(Data records)
-=-=-

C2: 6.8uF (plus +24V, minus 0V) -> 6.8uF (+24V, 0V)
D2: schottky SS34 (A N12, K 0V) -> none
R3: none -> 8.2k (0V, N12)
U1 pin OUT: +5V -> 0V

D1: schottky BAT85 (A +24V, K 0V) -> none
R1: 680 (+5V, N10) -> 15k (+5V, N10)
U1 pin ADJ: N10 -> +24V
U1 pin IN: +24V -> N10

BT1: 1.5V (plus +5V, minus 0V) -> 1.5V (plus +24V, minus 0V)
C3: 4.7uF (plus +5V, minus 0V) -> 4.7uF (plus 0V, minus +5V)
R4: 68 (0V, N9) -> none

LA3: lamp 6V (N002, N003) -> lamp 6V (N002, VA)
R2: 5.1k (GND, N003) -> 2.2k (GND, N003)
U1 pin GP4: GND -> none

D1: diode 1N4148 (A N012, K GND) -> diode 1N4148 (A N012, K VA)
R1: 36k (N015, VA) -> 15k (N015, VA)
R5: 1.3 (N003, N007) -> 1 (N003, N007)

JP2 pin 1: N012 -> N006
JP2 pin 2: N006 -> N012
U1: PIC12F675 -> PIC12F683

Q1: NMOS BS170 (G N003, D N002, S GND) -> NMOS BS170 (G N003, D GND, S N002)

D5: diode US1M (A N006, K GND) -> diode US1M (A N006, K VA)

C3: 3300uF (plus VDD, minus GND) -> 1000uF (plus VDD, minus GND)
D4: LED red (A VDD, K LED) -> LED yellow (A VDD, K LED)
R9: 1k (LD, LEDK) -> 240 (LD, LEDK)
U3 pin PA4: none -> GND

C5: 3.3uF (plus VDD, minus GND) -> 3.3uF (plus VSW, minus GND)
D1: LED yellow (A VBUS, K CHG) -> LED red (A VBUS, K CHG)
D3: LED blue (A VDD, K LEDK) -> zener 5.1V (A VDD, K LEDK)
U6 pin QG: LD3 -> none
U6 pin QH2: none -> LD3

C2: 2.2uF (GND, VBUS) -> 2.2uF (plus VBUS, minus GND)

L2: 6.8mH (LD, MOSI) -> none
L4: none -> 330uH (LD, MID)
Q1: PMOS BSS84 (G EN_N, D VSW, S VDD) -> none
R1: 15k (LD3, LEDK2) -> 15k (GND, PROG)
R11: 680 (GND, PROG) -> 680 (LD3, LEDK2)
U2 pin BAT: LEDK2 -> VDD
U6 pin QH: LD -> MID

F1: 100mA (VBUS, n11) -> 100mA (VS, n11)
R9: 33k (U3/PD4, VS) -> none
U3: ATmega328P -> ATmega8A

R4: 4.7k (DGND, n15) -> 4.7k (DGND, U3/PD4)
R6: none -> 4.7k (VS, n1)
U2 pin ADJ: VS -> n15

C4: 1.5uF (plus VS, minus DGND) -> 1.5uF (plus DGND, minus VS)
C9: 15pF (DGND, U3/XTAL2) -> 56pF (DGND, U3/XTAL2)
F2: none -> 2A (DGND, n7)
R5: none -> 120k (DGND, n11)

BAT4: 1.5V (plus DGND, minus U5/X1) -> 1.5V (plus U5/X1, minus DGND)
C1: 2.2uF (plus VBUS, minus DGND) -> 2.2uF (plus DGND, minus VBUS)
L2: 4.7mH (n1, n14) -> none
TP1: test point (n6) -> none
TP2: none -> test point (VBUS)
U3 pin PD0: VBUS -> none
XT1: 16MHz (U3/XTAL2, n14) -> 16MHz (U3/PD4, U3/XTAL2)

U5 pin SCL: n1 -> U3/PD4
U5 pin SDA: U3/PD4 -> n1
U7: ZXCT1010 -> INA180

-=-=-

» **WHAT YOU NEED TO DO**
All that is wanted is a faithful reproduction of the line above with "L2: 6.8mH (LD, MOSI) -> none", the line with "U3: ATmega328P -> ATmega8A", and every line in between.

» **ANSWER TO THIS TASK**
L2: 6.8mH (LD, MOSI) -> none
L4: none -> 330uH (LD, MID)
Q1: PMOS BSS84 (G EN_N, D VSW, S VDD) -> none
R1: 15k (LD3, LEDK2) -> 15k (GND, PROG)
R11: 680 (GND, PROG) -> 680 (LD3, LEDK2)
U2 pin BAT: LEDK2 -> VDD
U6 pin QH: LD -> MID

F1: 100mA (VBUS, n11) -> 100mA (VS, n11)
R9: 33k (U3/PD4, VS) -> none
U3: ATmega328P -> ATmega8A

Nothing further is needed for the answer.